THE TASK -
Write out word for word each line from the top of the material through the line that has "yellow phone [808,128,862,170]". Pictures do not go in.

GIVEN ENTRIES -
****************************************

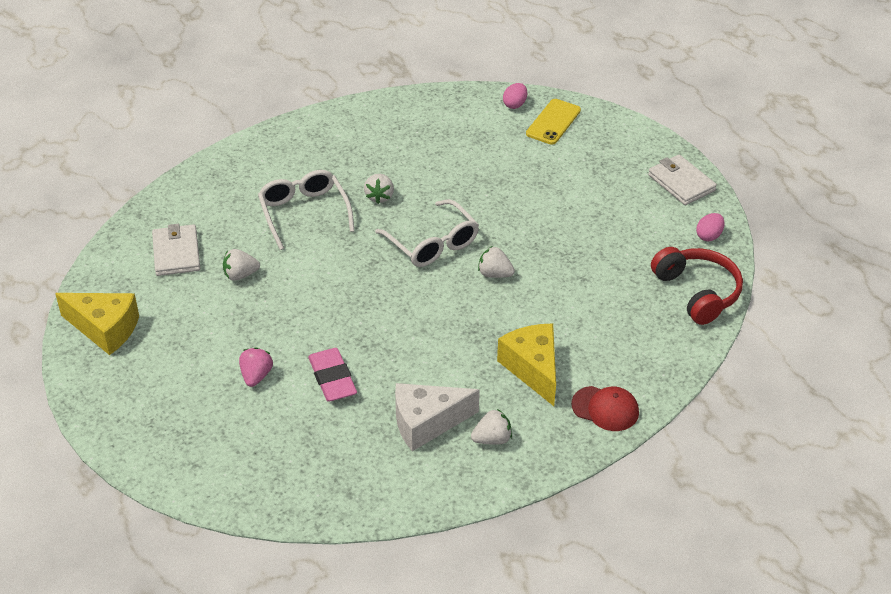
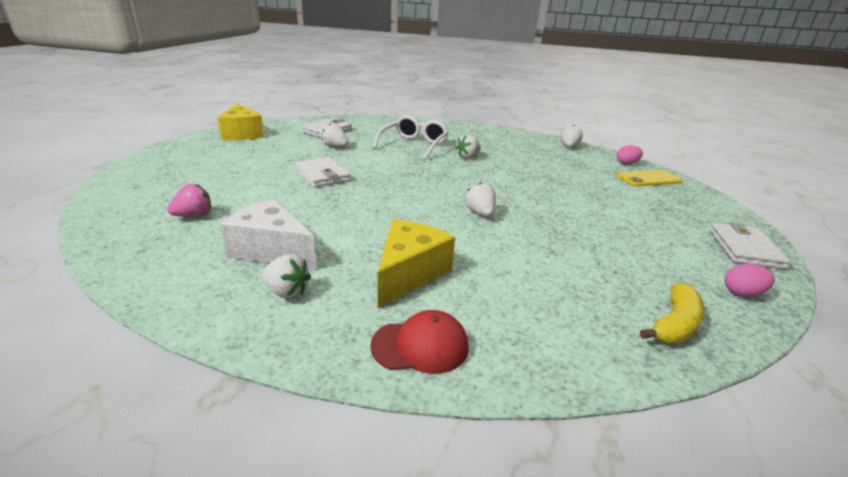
camera: 45 degrees right, 15 degrees down
pink strawberry [239,347,273,387] -> pink strawberry moved to [167,184,211,217]
pink eraser [308,348,357,402] -> none
white glasses [375,199,479,267] -> none
red cap [571,386,639,431] -> red cap turned 75 degrees counterclockwise [370,310,469,374]
red headphones [651,247,743,325] -> yellow banana [640,283,704,344]
none -> white wallet [295,157,351,187]
none -> white strawberry [560,125,583,148]

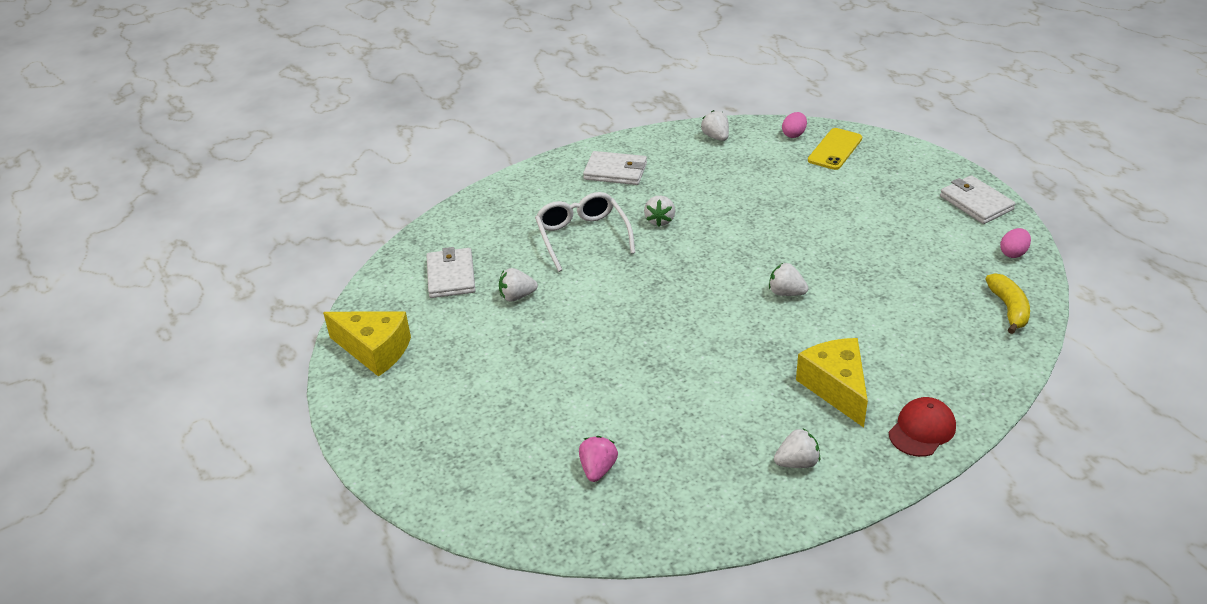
camera: 40 degrees left, 10 degrees up
white cheese [220,199,316,269] -> none
white wallet [295,157,351,187] -> white wallet moved to [583,151,647,185]

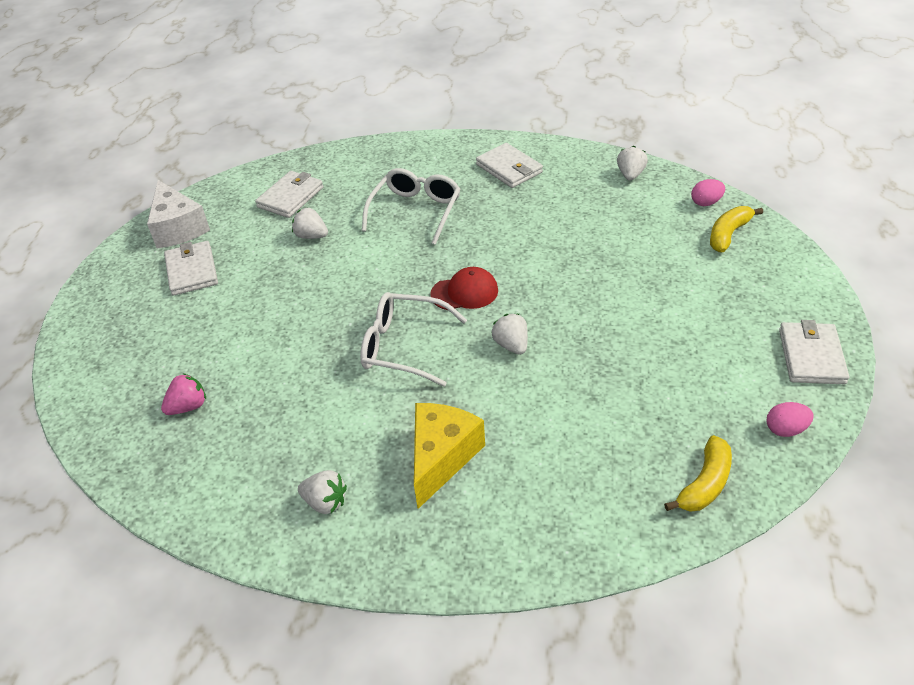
camera: 40 degrees right, 5 degrees up
yellow cheese [323,312,411,377] -> white cheese [147,180,210,248]
white strawberry [644,195,675,227] -> none
yellow phone [808,128,862,170] -> yellow banana [710,206,763,252]
red cap [889,397,956,457] -> red cap moved to [430,267,498,310]
none -> white wallet [164,241,218,296]
none -> white glasses [360,292,467,387]

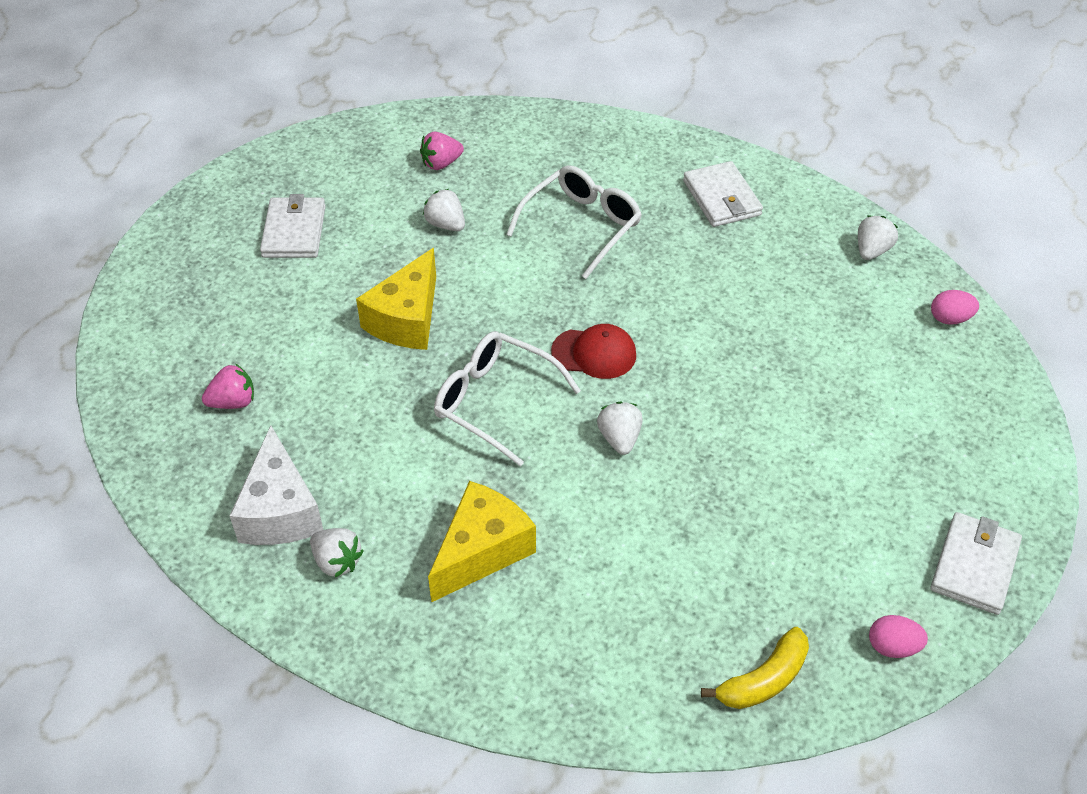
camera: 15 degrees right, 5 degrees up
white cheese [147,180,210,248] -> white cheese moved to [230,425,323,545]
white wallet [255,171,323,218] -> pink strawberry [420,132,464,170]
yellow banana [710,206,763,252] -> none
none -> yellow cheese [356,248,436,350]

****************************************

RESULT FOR THIS TASK -
camera: 45 degrees right, 15 degrees down
pink strawberry [239,347,273,387] -> pink strawberry moved to [167,184,211,217]
pink eraser [308,348,357,402] -> none
white glasses [375,199,479,267] -> none
red cap [571,386,639,431] -> red cap turned 75 degrees counterclockwise [370,310,469,374]
red headphones [651,247,743,325] -> yellow banana [640,283,704,344]
none -> white wallet [295,157,351,187]
none -> white strawberry [560,125,583,148]

camera: 40 degrees left, 10 degrees up
white cheese [220,199,316,269] -> none
white wallet [295,157,351,187] -> white wallet moved to [583,151,647,185]

camera: 40 degrees right, 5 degrees up
yellow cheese [323,312,411,377] -> white cheese [147,180,210,248]
white strawberry [644,195,675,227] -> none
yellow phone [808,128,862,170] -> yellow banana [710,206,763,252]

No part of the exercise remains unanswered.